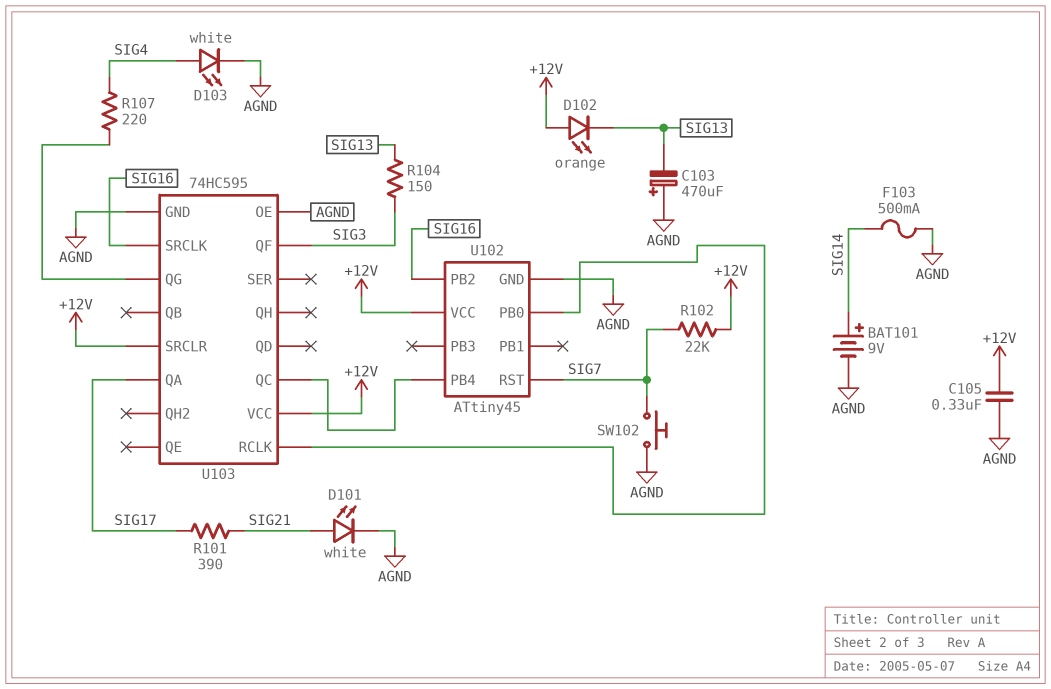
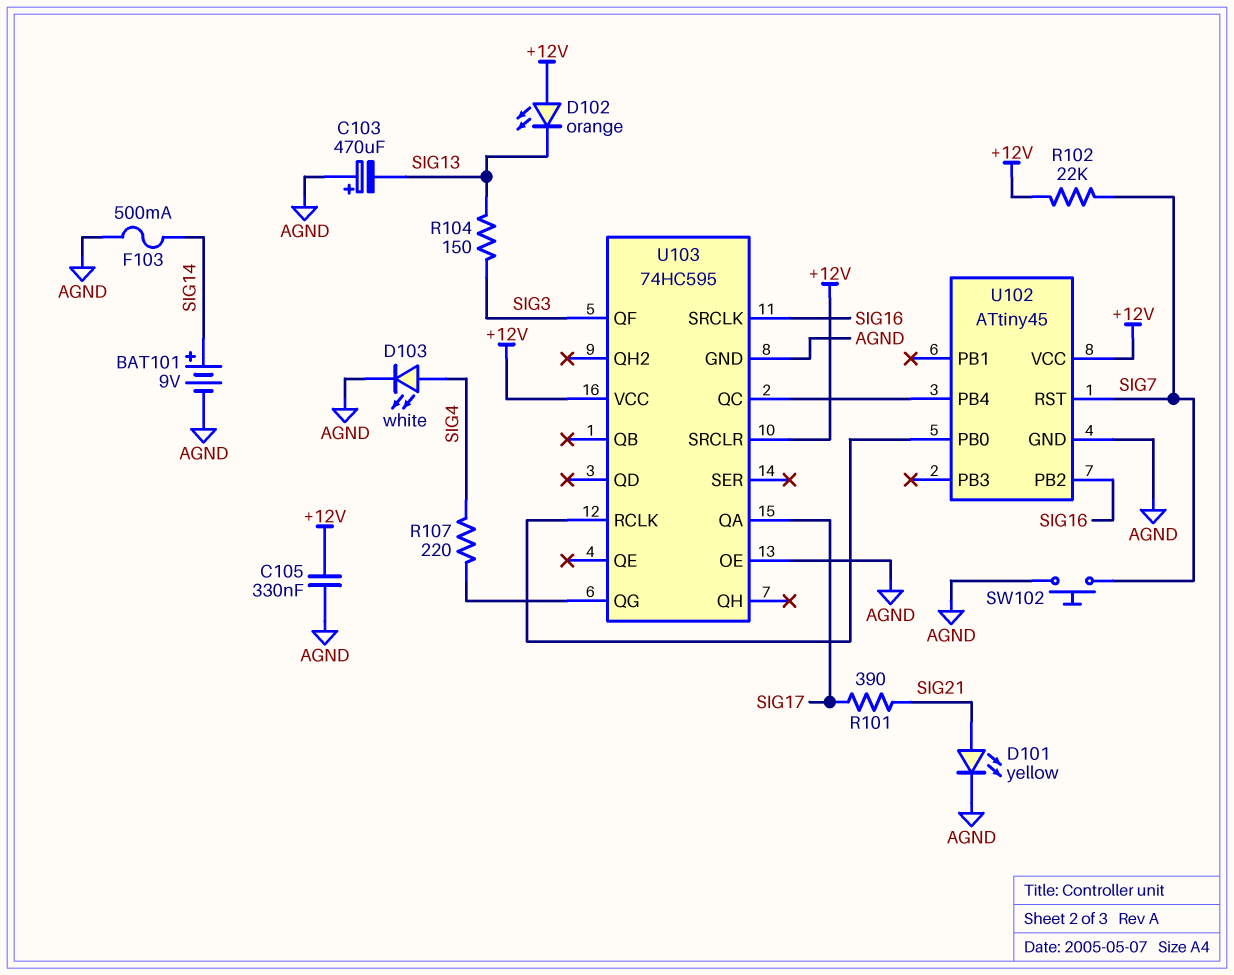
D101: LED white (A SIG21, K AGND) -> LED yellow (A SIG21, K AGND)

□ □ □

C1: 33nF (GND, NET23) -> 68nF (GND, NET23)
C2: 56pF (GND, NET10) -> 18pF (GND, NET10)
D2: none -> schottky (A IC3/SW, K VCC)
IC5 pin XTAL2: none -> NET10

□ □ □

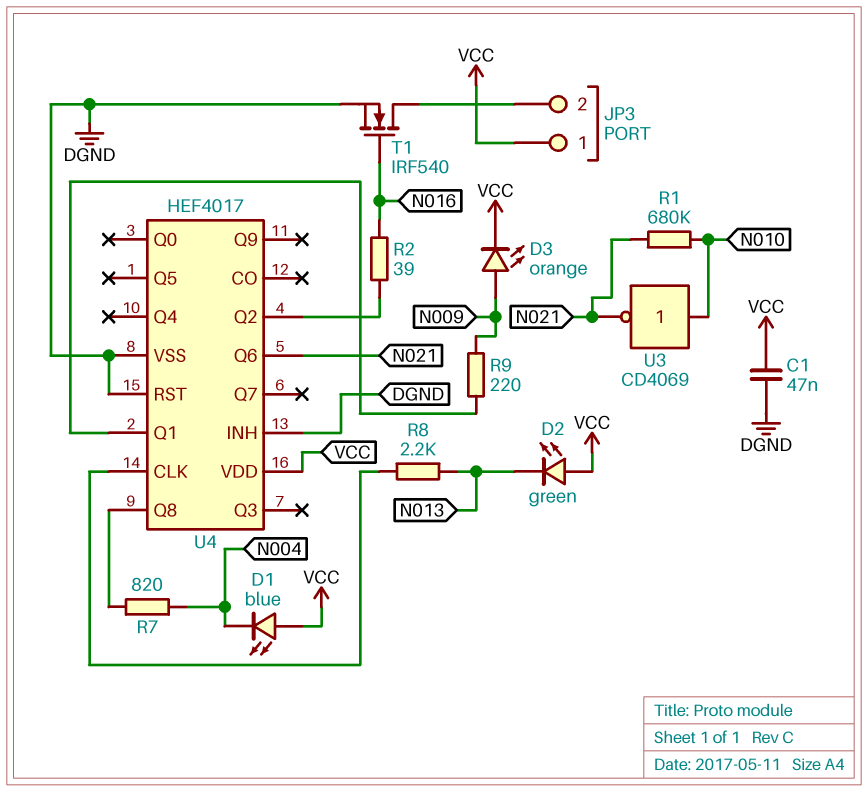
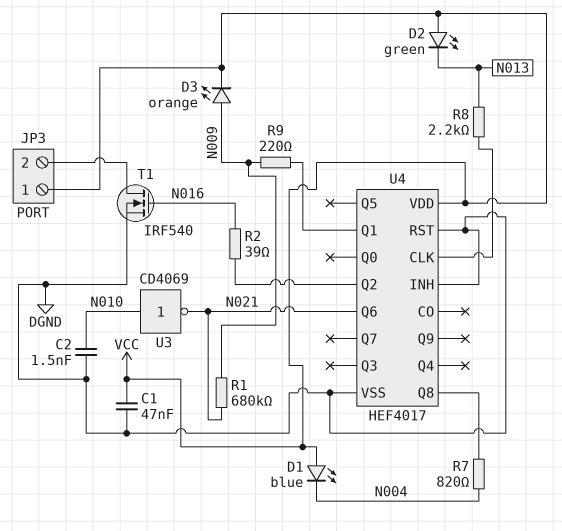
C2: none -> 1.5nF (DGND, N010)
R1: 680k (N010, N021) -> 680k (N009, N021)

□ □ □

Exercise objective:
Scan the records above and report every line with the string "none".

Completed exercise:
D2: none -> schottky (A IC3/SW, K VCC)
IC5 pin XTAL2: none -> NET10
C2: none -> 1.5nF (DGND, N010)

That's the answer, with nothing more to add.